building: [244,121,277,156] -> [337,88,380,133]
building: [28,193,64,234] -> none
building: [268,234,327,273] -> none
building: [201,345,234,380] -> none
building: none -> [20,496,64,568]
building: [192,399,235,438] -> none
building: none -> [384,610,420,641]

—————

> [Goal of the exercise] Could you show every line of the listing that holds the string "none"?

> [Solution to this problem]
building: [28,193,64,234] -> none
building: [268,234,327,273] -> none
building: [201,345,234,380] -> none
building: none -> [20,496,64,568]
building: [192,399,235,438] -> none
building: none -> [384,610,420,641]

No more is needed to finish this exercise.